┌─ DATA EXTRACTS

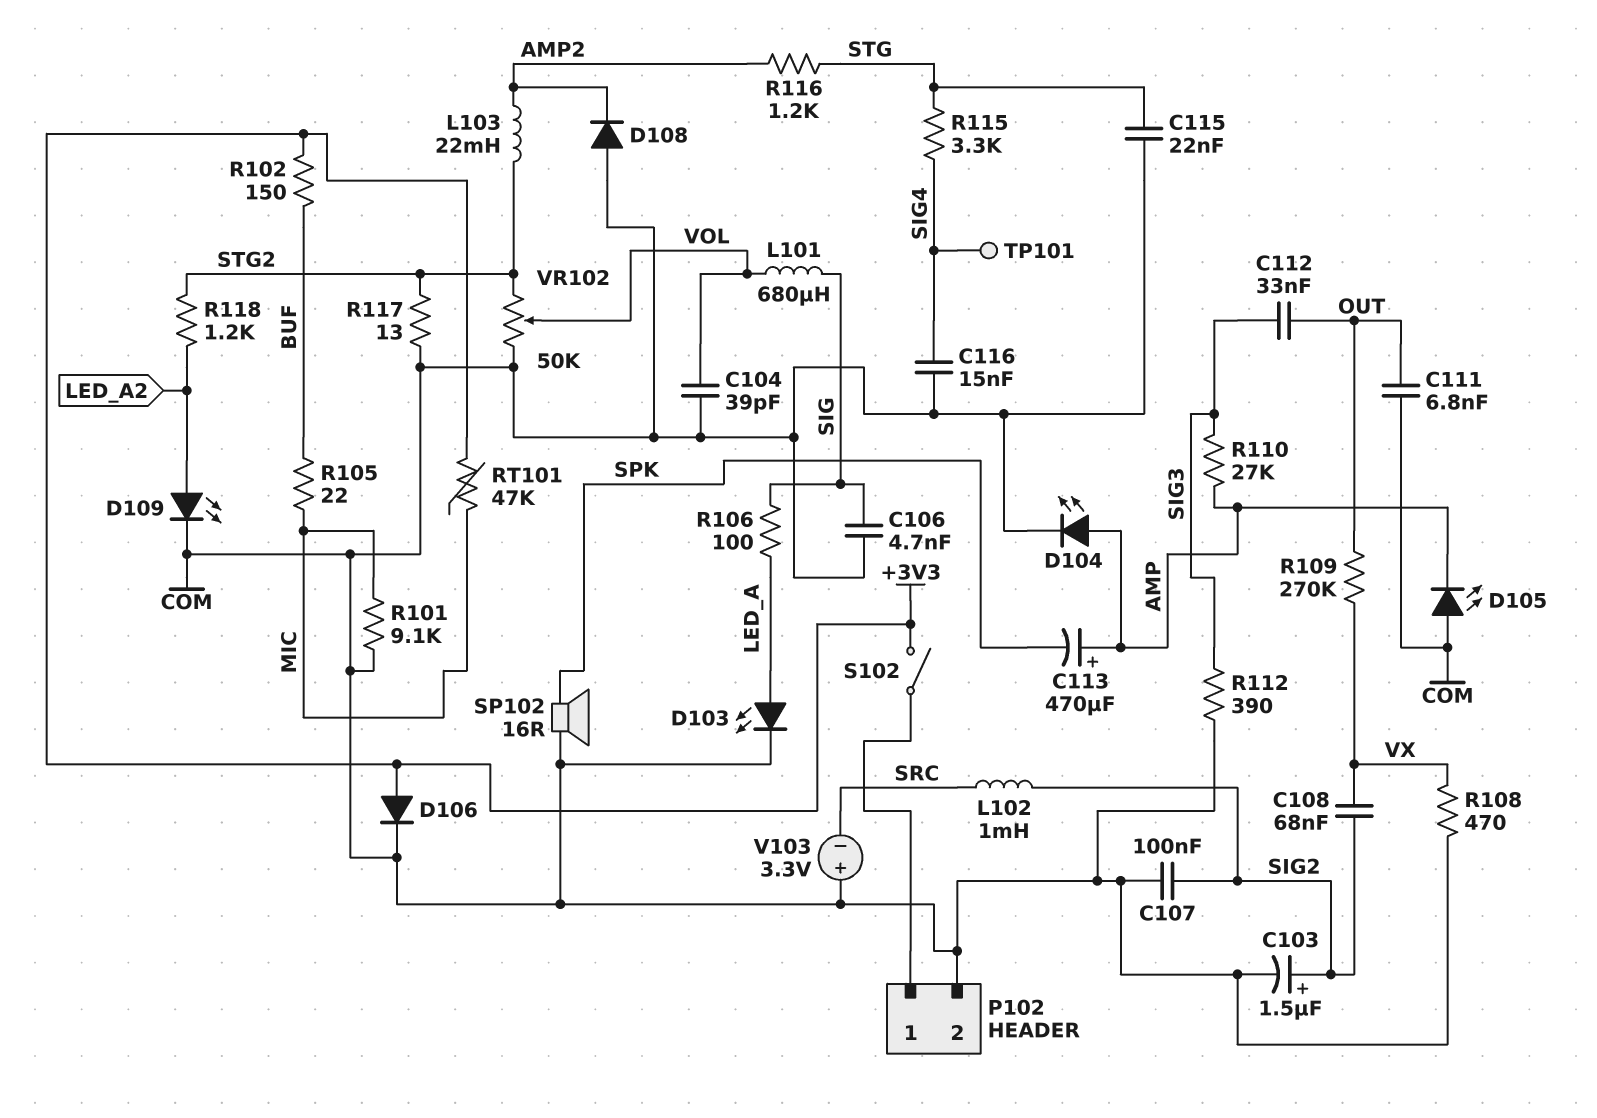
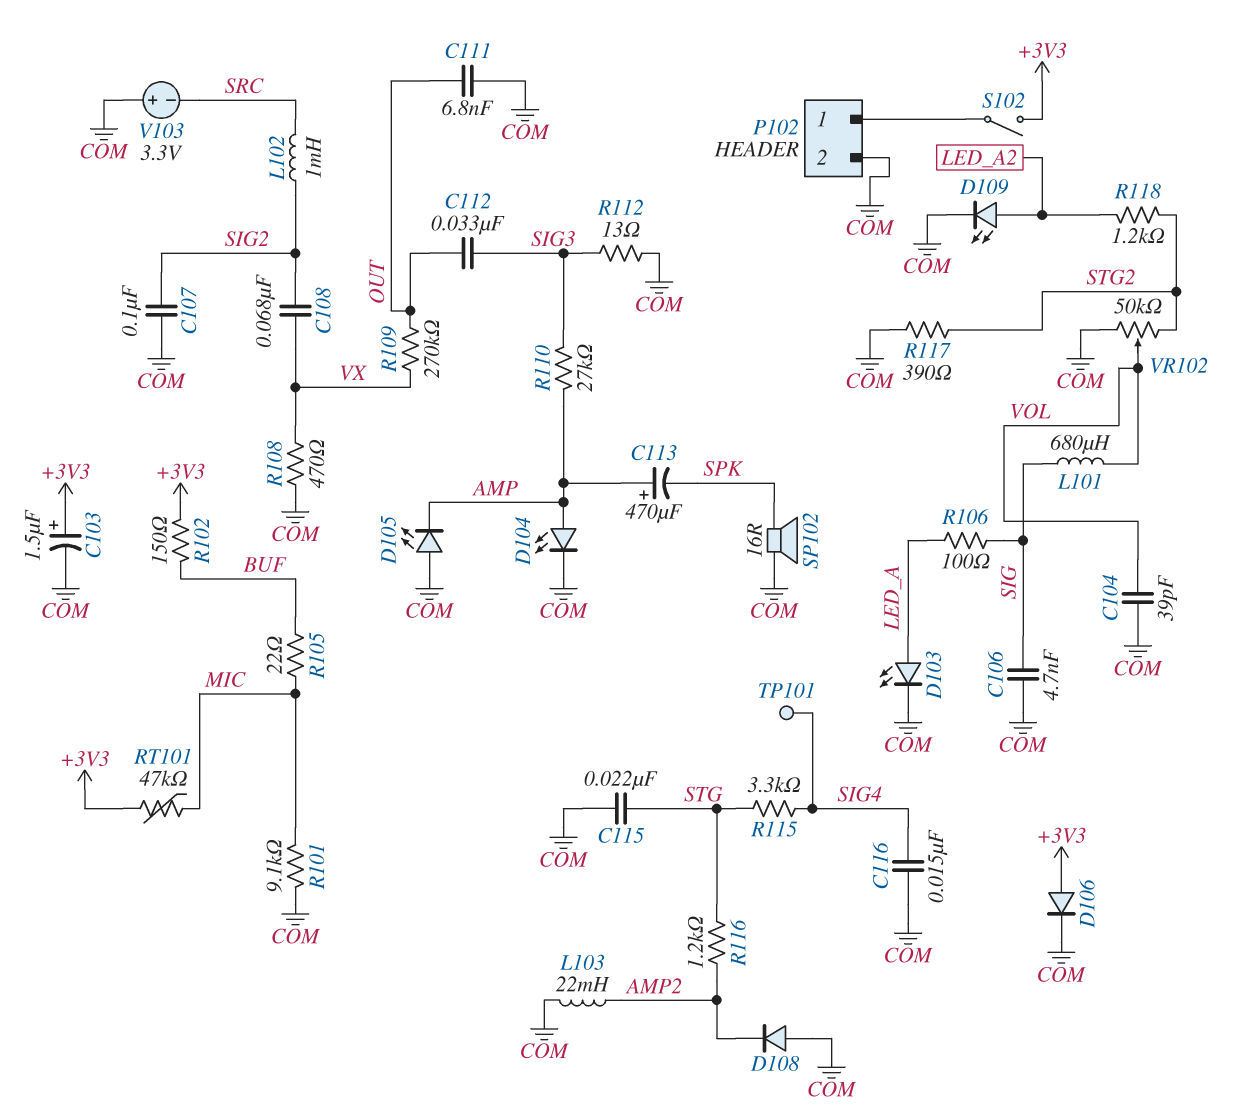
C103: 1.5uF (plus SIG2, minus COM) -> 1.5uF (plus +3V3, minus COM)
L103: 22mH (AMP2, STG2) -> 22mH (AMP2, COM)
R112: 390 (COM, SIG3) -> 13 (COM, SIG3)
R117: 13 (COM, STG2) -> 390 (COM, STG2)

└─
┌─ DATA EXTRACTS

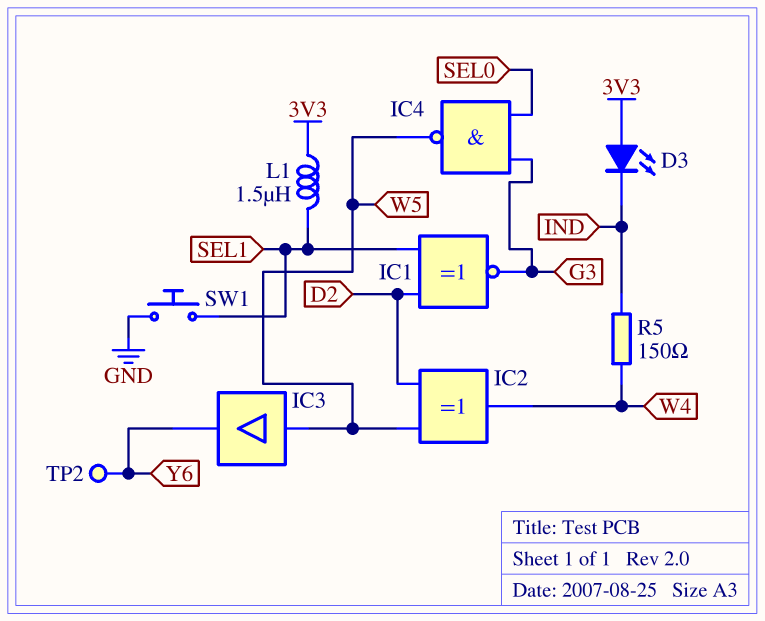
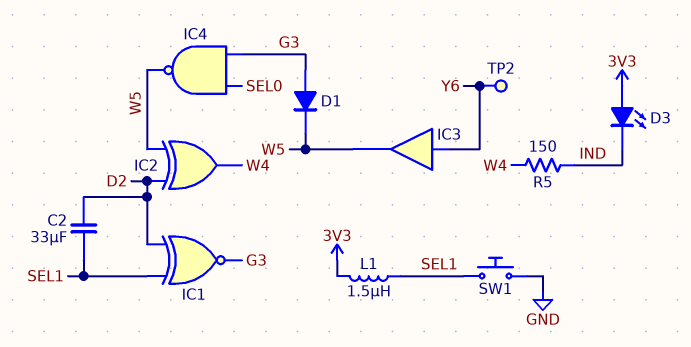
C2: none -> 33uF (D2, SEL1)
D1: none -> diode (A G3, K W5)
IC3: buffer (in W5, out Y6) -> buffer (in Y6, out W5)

└─

YOUR INSTRUCTIONS - Your response should contain each line of the listing in which the word "none" occurs.

SOLUTION TO THIS EXERCISE -
C2: none -> 33uF (D2, SEL1)
D1: none -> diode (A G3, K W5)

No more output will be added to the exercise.